### Problem
Write out exactly the lines running from the one with "MATRIX1 pin CLK: 5 -> 3" to the last line of the entries, keeping both the first and the last.

### Provided material
▼
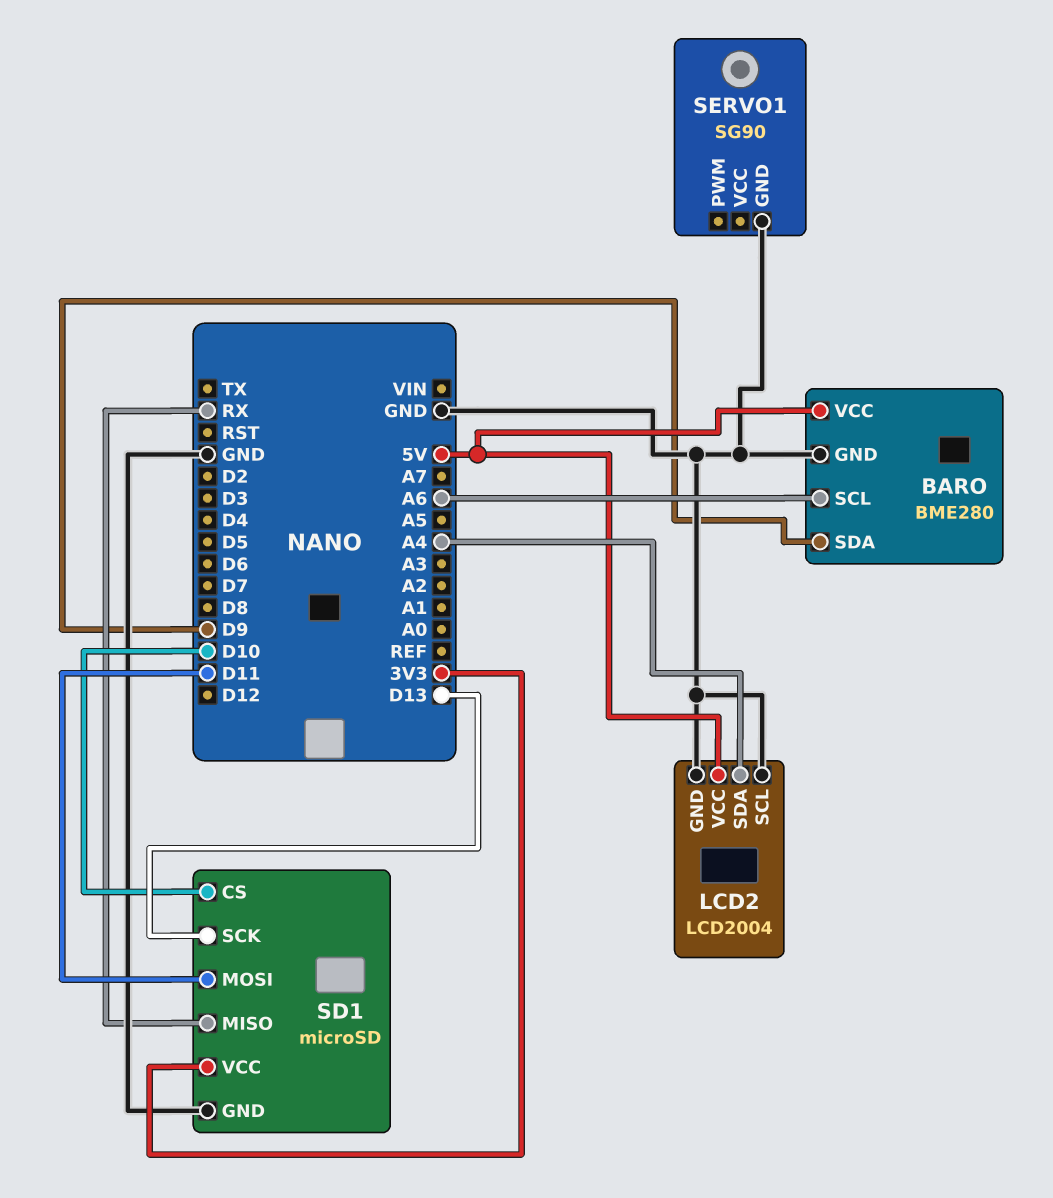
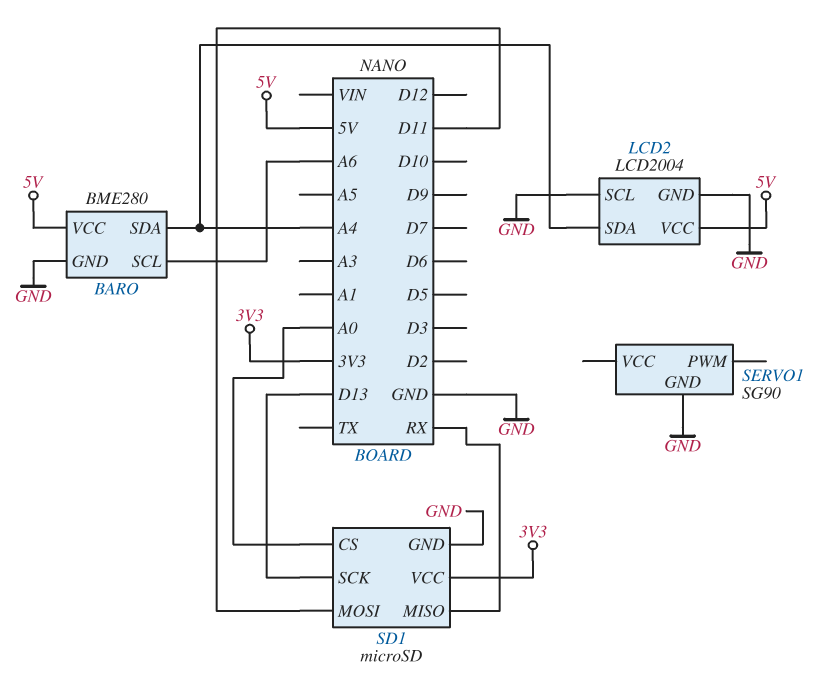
BARO pin SDA: D9 -> A4
SD1 pin CS: D10 -> A0

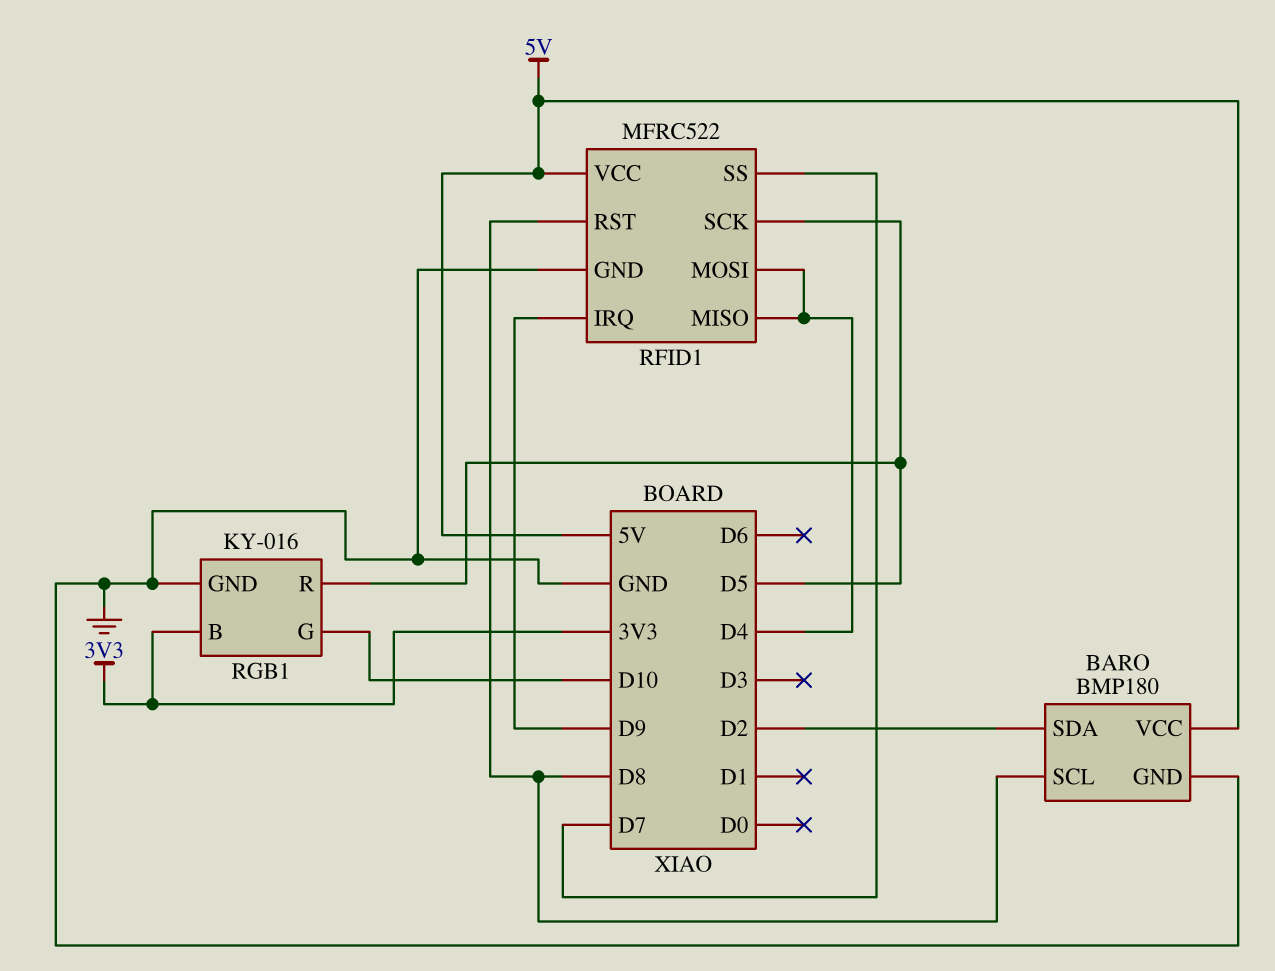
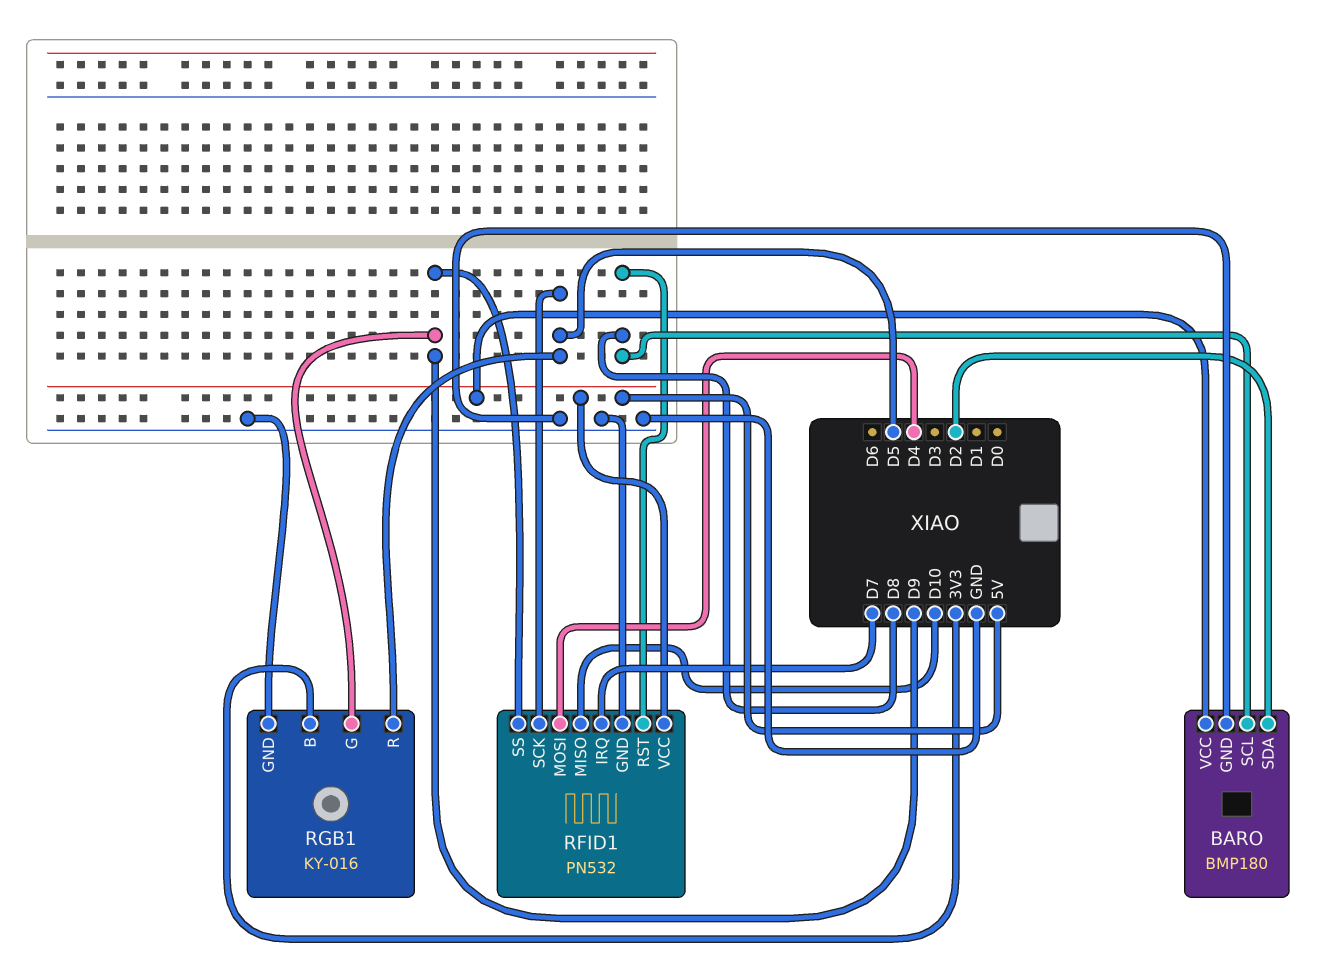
RFID1: MFRC522 -> PN532
RFID1 pin IRQ: D9 -> D7
RFID1 pin MISO: D4 -> D10
RFID1 pin SS: D7 -> D9
RGB1 pin G: D10 -> D9

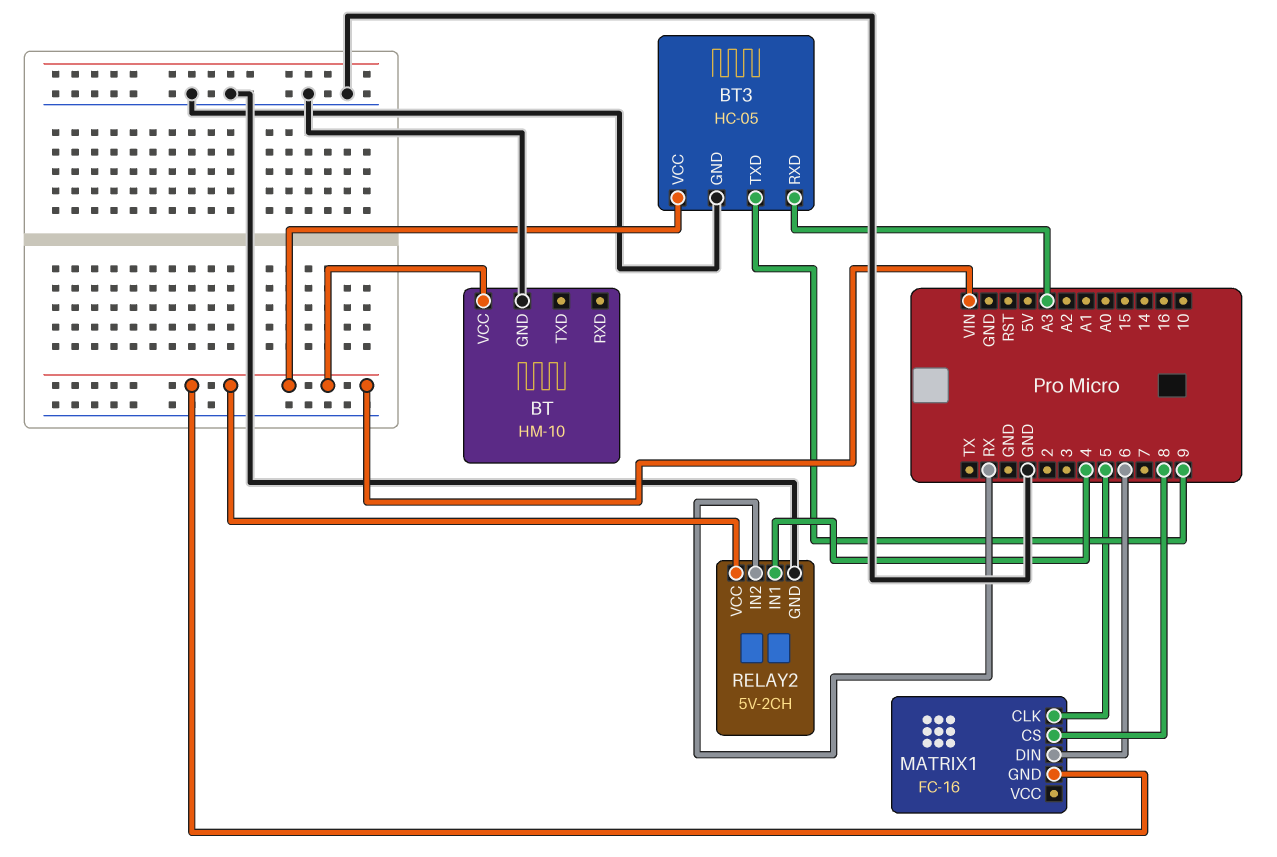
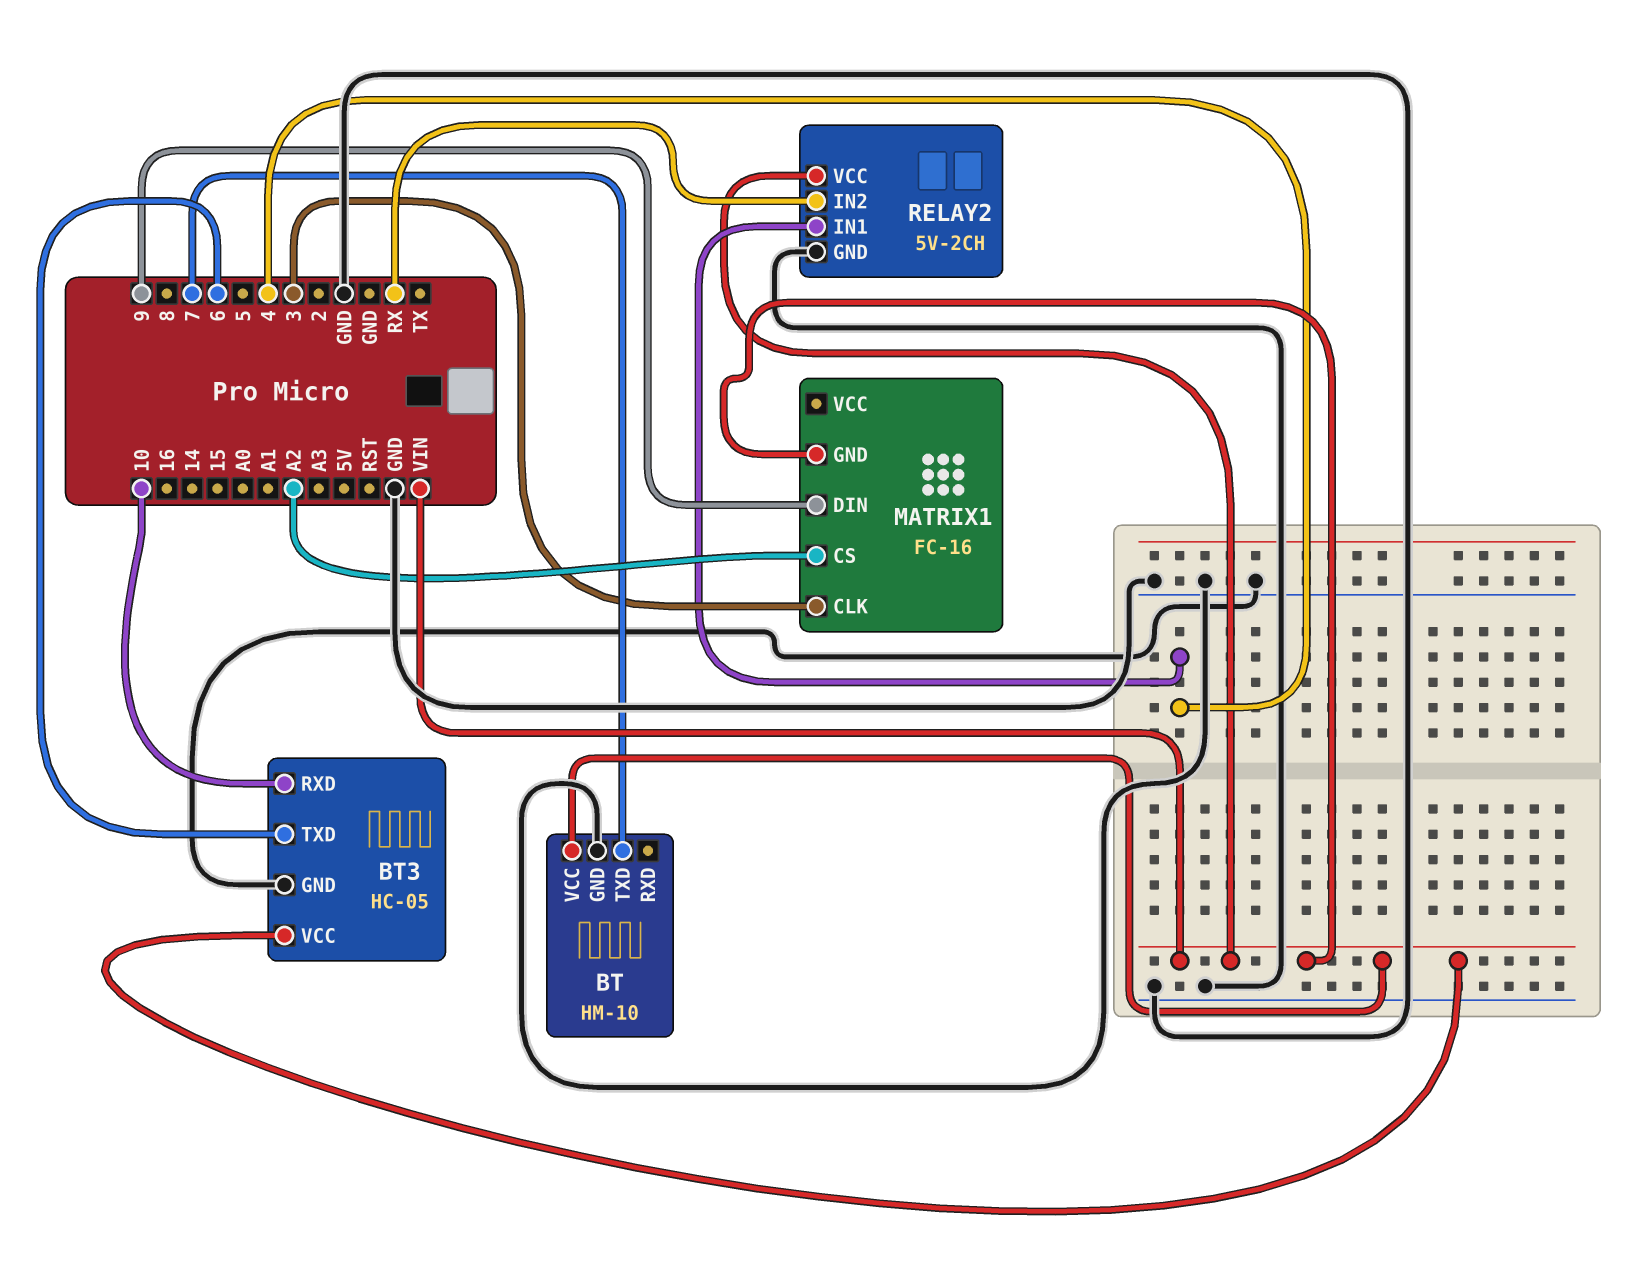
BT pin TXD: none -> 7
BT3 pin RXD: A3 -> 10
BT3 pin TXD: 9 -> 6
MATRIX1 pin CLK: 5 -> 3
MATRIX1 pin CS: 8 -> A2
MATRIX1 pin DIN: 6 -> 9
▲
### Solution for this problem
MATRIX1 pin CLK: 5 -> 3
MATRIX1 pin CS: 8 -> A2
MATRIX1 pin DIN: 6 -> 9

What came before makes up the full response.